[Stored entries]
┏━━

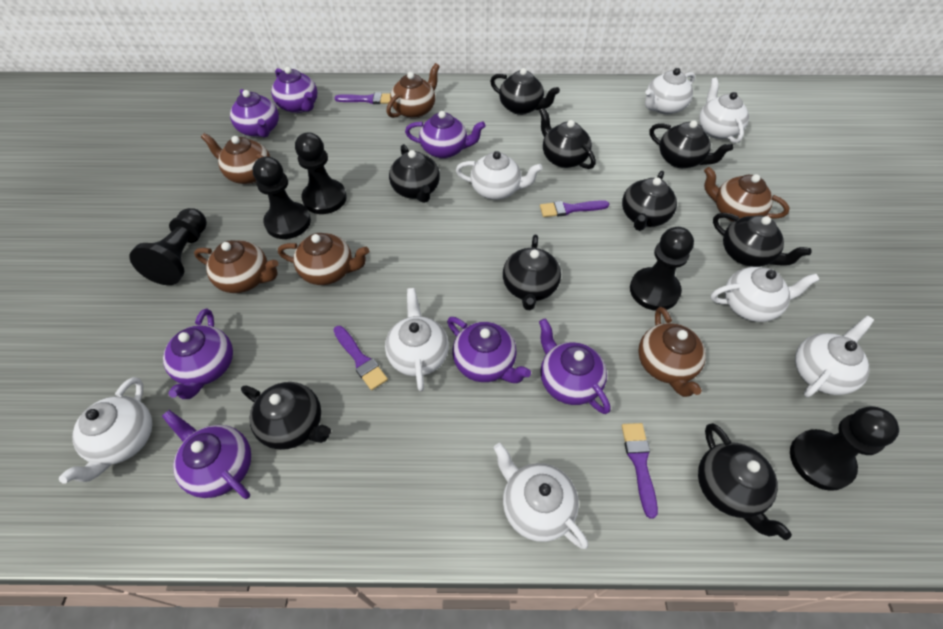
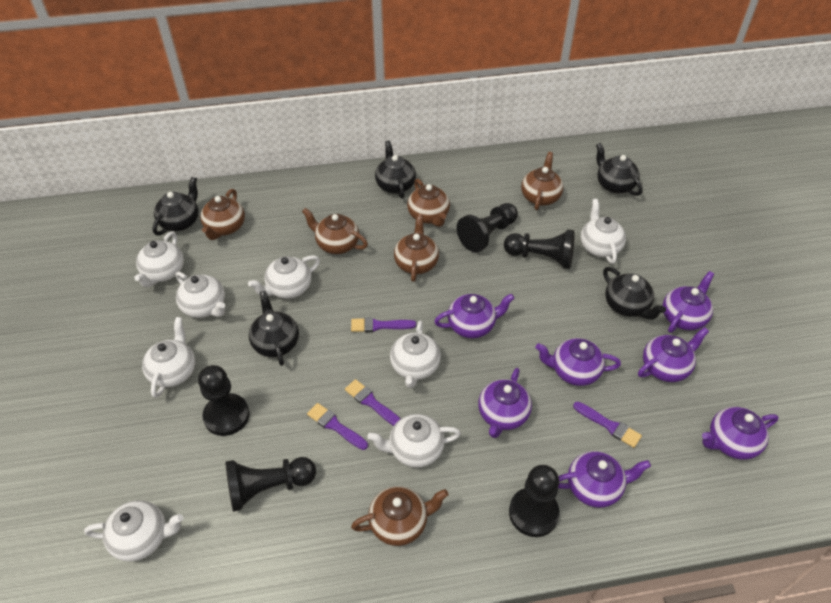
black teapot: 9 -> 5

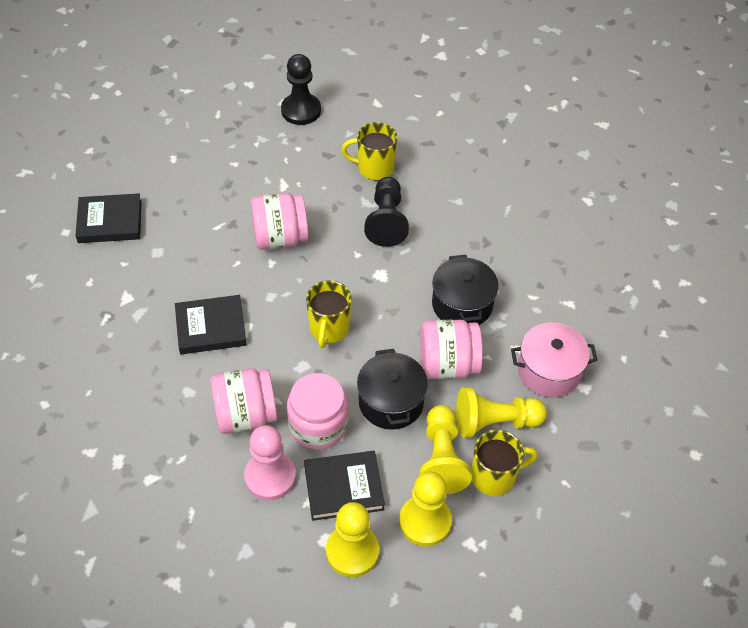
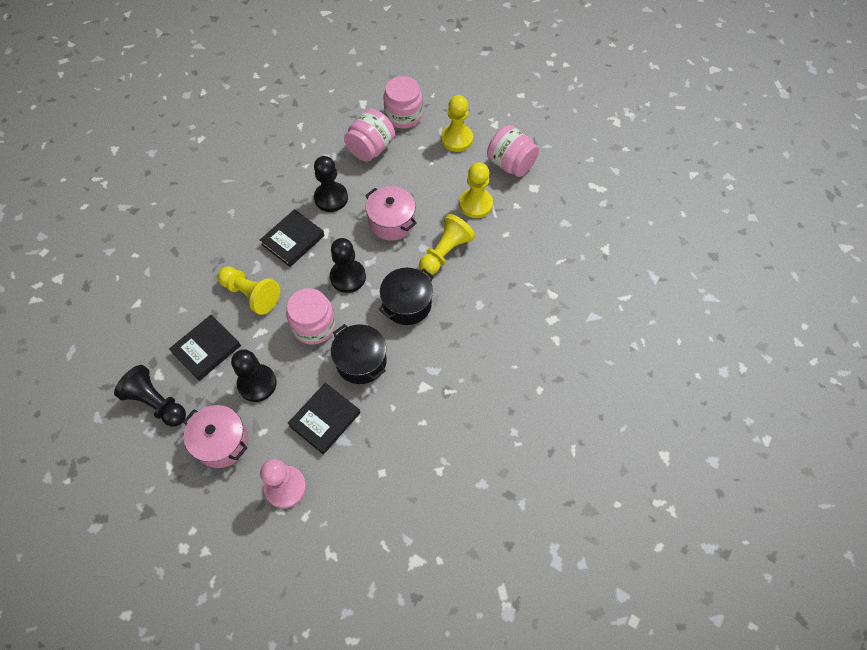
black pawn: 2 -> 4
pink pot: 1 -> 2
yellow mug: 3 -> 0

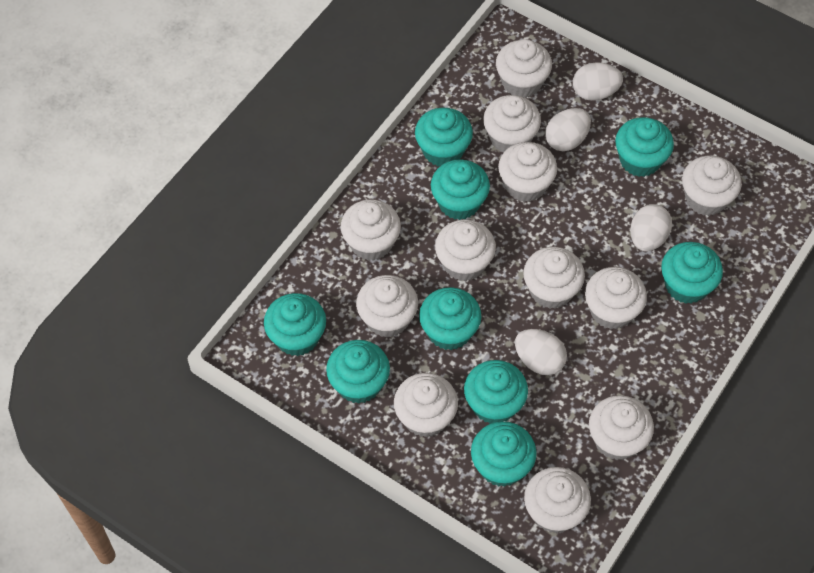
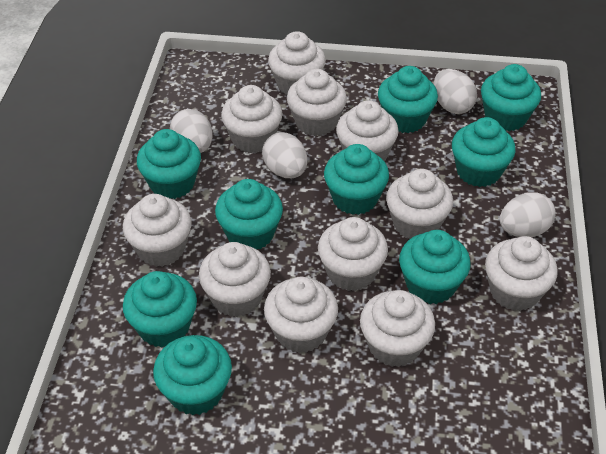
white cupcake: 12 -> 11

┗━━
┏━━

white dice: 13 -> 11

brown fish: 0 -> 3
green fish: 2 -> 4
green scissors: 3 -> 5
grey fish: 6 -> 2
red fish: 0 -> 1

┗━━
┏━━

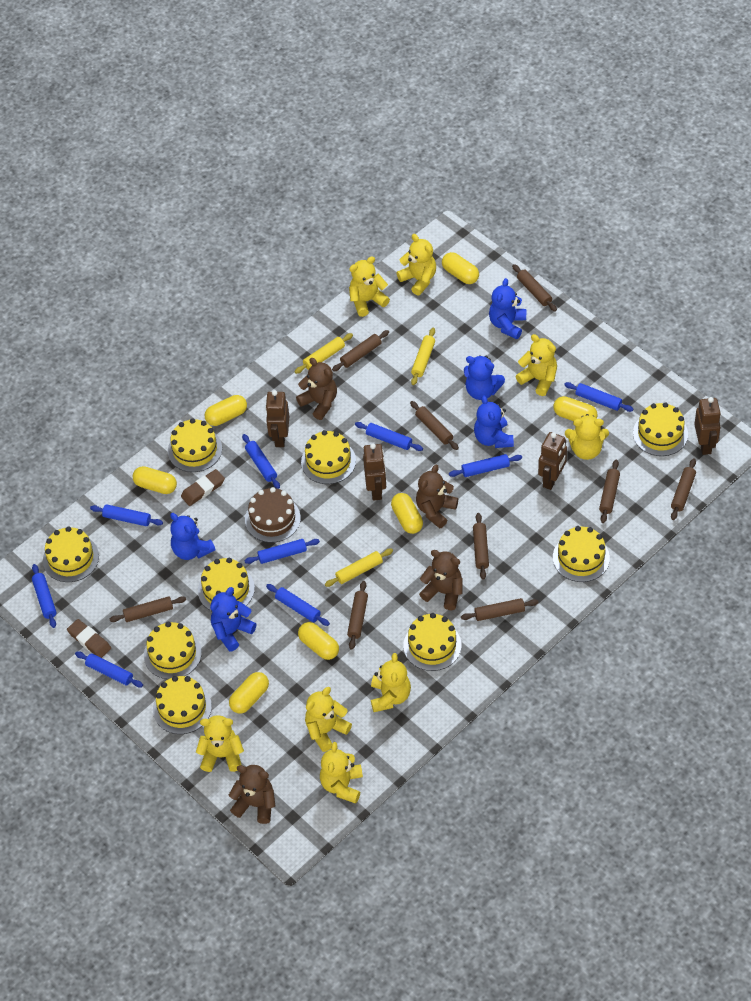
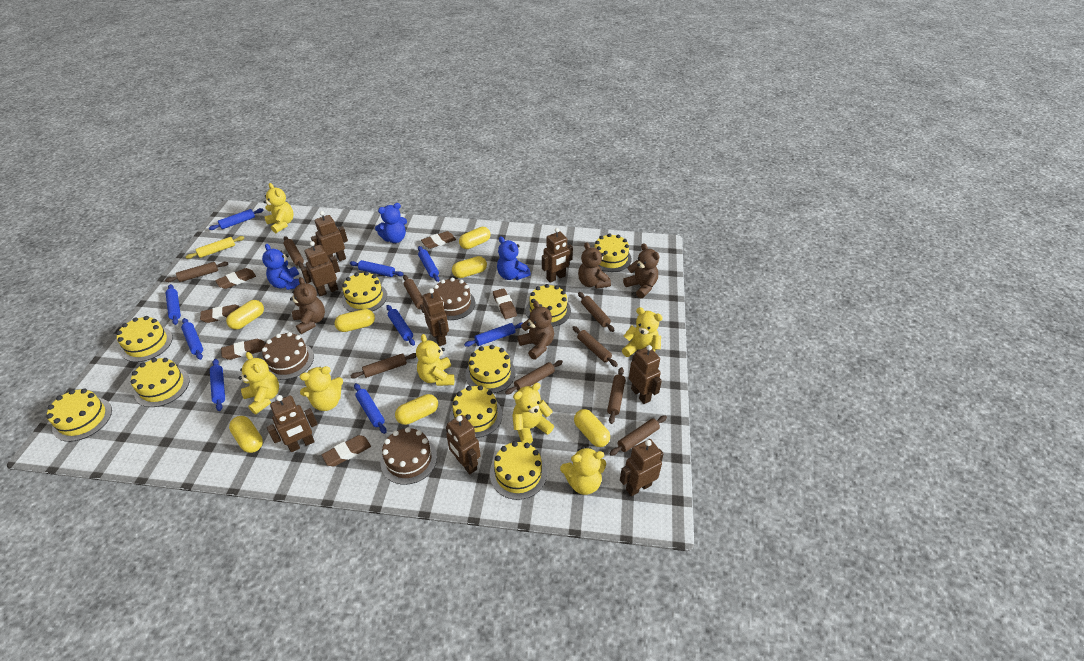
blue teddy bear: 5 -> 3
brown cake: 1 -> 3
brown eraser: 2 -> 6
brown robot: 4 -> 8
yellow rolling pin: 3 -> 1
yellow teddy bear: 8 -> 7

┗━━

Reproduce the data above exactly, but only the lines from the one showing "black teapot: 9 -> 5" through the one showing "white cupcake: 12 -> 11", with both ends kept and the pictures left out.

black teapot: 9 -> 5

black pawn: 2 -> 4
pink pot: 1 -> 2
yellow mug: 3 -> 0

white cupcake: 12 -> 11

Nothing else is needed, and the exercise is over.